### EXERCISE INSTRUCTIONS
Starting at the line with "(159, 362) = (615, 275): grey" and going on through the line with "(642, 82) = (333, 64): none -> yellow fish", reproduce each line in the records below exactly and nothing more.

Spatial reasoning data

____

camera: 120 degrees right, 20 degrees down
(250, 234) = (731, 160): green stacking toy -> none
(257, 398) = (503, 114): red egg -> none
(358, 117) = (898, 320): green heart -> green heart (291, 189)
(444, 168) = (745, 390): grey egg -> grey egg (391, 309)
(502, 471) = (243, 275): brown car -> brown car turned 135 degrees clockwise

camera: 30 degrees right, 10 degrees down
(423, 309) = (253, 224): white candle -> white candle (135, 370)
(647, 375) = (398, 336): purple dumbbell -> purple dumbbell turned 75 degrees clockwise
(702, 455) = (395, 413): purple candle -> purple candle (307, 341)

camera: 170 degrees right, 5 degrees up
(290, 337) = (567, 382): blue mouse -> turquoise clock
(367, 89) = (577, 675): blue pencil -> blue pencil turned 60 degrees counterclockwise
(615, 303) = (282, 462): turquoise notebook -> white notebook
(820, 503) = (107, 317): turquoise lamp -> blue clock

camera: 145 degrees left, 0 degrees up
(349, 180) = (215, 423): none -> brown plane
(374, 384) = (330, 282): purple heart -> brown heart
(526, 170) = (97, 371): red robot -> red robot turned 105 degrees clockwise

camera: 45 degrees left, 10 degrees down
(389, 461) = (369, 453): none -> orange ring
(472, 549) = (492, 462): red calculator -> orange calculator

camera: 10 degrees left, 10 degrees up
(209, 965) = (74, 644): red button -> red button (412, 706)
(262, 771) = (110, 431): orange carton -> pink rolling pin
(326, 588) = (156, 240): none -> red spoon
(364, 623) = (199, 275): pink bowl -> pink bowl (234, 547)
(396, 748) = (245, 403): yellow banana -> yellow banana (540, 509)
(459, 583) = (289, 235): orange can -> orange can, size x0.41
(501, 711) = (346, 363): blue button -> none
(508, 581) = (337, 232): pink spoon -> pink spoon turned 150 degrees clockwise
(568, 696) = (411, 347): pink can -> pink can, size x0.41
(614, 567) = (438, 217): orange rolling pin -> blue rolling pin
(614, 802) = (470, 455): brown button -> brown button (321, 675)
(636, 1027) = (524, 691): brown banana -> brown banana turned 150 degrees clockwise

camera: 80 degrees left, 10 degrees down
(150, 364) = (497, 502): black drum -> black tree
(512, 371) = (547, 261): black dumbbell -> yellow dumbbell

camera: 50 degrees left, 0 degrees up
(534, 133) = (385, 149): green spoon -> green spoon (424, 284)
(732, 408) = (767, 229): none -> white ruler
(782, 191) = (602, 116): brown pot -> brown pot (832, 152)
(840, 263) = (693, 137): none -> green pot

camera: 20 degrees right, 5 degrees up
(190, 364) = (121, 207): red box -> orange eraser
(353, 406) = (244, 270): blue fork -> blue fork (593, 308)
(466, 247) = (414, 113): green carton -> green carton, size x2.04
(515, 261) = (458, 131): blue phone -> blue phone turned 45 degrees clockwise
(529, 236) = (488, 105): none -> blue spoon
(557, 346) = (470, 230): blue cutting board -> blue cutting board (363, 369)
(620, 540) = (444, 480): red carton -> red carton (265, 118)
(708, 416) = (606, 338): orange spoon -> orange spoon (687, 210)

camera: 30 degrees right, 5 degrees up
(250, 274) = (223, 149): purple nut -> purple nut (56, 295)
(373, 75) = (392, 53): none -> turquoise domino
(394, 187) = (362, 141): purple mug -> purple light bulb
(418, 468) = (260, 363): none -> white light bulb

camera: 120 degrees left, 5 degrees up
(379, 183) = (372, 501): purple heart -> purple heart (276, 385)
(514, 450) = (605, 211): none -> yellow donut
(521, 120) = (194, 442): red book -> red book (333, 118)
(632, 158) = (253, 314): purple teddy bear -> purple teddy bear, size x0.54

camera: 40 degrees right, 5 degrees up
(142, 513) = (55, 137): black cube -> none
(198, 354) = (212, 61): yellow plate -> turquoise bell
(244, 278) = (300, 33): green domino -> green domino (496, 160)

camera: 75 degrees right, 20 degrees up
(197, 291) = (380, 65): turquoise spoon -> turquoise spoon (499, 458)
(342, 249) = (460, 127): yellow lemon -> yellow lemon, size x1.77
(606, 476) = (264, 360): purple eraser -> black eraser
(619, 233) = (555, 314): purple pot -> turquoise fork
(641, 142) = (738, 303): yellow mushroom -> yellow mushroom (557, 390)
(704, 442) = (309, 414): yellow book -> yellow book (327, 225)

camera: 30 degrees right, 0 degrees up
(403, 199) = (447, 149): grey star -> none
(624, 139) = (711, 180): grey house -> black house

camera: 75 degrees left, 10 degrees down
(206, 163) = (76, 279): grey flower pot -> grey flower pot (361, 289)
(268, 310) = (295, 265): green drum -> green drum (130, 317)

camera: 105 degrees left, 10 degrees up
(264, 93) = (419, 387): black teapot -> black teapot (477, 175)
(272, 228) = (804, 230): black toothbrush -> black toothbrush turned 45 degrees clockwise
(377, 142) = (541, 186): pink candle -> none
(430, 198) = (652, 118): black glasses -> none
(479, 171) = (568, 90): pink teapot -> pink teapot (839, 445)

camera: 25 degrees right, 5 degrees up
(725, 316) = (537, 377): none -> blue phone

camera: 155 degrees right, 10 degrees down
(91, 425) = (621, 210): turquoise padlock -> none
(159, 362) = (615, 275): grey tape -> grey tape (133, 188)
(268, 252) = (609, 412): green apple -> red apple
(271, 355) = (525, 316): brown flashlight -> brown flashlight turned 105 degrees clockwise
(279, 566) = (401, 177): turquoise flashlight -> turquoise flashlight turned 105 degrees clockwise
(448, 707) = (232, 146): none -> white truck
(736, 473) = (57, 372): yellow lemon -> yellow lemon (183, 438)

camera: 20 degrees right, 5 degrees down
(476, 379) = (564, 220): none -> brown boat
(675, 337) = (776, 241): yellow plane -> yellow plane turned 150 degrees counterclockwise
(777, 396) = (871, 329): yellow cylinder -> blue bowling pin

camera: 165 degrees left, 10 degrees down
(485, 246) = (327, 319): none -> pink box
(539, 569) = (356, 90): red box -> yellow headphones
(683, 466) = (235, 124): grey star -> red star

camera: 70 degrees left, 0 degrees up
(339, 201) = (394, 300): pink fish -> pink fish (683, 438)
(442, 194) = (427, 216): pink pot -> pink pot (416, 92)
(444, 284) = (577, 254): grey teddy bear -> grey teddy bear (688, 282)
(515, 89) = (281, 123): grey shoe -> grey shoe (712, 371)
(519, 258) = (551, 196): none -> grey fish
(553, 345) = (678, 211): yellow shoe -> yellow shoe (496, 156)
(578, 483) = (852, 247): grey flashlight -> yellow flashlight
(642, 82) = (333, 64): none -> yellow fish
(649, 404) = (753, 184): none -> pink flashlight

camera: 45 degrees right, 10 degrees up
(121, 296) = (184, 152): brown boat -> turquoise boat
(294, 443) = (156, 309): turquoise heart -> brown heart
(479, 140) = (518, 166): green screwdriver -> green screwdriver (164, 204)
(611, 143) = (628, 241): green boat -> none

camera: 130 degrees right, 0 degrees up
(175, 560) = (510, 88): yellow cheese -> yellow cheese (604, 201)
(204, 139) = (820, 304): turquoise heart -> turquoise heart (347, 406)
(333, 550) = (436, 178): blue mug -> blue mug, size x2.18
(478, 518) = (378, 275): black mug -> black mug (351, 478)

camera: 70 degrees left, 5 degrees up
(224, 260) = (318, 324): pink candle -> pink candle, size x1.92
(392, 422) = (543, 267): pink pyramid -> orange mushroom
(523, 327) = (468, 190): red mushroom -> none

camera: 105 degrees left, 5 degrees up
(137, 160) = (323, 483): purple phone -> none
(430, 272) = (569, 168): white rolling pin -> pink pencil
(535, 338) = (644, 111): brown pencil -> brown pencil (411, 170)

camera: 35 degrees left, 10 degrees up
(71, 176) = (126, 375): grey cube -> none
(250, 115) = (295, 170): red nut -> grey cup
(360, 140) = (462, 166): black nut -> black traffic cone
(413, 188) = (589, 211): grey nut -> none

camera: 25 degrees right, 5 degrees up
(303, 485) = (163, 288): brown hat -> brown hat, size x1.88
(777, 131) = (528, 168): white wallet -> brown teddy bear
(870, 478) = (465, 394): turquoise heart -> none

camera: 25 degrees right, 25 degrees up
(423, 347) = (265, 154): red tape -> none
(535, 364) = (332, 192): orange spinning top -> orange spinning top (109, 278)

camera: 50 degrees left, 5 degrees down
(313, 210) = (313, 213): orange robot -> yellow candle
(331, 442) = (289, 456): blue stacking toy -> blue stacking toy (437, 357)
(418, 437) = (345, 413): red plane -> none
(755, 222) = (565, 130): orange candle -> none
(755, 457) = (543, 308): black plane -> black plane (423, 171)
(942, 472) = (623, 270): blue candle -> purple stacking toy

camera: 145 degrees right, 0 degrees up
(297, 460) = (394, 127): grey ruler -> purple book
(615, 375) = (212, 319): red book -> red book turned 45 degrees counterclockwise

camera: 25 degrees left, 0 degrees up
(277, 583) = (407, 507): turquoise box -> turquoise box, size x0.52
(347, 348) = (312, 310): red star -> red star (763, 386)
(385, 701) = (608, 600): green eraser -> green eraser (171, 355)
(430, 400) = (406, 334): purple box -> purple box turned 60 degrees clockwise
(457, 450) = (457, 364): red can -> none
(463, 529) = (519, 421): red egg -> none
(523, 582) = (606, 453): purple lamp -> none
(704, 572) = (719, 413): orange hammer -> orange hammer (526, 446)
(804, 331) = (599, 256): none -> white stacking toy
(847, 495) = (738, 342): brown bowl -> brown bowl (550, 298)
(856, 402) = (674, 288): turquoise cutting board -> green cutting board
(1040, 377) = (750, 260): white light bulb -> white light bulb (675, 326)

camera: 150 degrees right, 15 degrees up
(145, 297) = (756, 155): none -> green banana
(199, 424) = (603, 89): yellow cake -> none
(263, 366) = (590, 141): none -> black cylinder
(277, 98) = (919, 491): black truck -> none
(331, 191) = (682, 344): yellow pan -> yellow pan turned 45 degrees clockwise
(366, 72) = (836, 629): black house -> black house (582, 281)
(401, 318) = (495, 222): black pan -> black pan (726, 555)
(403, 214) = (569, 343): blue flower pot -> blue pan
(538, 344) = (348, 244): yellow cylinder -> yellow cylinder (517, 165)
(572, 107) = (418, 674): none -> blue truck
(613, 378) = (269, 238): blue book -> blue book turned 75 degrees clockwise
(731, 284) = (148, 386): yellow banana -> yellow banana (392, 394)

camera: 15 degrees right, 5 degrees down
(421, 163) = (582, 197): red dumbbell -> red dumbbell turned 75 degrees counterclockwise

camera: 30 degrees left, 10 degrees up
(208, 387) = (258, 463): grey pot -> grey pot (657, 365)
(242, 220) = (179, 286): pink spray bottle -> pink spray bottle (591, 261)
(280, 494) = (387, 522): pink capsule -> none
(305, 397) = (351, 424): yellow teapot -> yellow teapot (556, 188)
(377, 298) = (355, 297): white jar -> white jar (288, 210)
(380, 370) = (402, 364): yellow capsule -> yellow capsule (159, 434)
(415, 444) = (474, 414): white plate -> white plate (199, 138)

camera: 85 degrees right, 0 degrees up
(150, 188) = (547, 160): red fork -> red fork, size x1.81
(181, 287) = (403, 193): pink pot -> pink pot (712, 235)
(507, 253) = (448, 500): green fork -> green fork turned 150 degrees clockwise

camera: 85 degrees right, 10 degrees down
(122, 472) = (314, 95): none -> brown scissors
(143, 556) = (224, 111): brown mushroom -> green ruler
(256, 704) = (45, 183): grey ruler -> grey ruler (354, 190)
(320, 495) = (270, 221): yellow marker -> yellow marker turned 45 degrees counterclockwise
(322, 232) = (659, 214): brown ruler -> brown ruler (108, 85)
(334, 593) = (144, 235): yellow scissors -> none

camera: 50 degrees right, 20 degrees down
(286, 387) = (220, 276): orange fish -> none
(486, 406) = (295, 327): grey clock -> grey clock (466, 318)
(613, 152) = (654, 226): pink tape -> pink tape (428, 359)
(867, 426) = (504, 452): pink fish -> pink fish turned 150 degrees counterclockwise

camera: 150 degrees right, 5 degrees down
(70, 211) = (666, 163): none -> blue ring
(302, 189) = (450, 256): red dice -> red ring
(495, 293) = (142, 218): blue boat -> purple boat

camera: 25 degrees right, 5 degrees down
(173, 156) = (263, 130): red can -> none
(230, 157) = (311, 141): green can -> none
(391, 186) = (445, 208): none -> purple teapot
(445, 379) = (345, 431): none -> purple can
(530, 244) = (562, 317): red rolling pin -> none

____

### ANSWER TO THE EXERCISE
(159, 362) = (615, 275): grey tape -> grey tape (133, 188)
(268, 252) = (609, 412): green apple -> red apple
(271, 355) = (525, 316): brown flashlight -> brown flashlight turned 105 degrees clockwise
(279, 566) = (401, 177): turquoise flashlight -> turquoise flashlight turned 105 degrees clockwise
(448, 707) = (232, 146): none -> white truck
(736, 473) = (57, 372): yellow lemon -> yellow lemon (183, 438)

camera: 20 degrees right, 5 degrees down
(476, 379) = (564, 220): none -> brown boat
(675, 337) = (776, 241): yellow plane -> yellow plane turned 150 degrees counterclockwise
(777, 396) = (871, 329): yellow cylinder -> blue bowling pin

camera: 165 degrees left, 10 degrees down
(485, 246) = (327, 319): none -> pink box
(539, 569) = (356, 90): red box -> yellow headphones
(683, 466) = (235, 124): grey star -> red star

camera: 70 degrees left, 0 degrees up
(339, 201) = (394, 300): pink fish -> pink fish (683, 438)
(442, 194) = (427, 216): pink pot -> pink pot (416, 92)
(444, 284) = (577, 254): grey teddy bear -> grey teddy bear (688, 282)
(515, 89) = (281, 123): grey shoe -> grey shoe (712, 371)
(519, 258) = (551, 196): none -> grey fish
(553, 345) = (678, 211): yellow shoe -> yellow shoe (496, 156)
(578, 483) = (852, 247): grey flashlight -> yellow flashlight
(642, 82) = (333, 64): none -> yellow fish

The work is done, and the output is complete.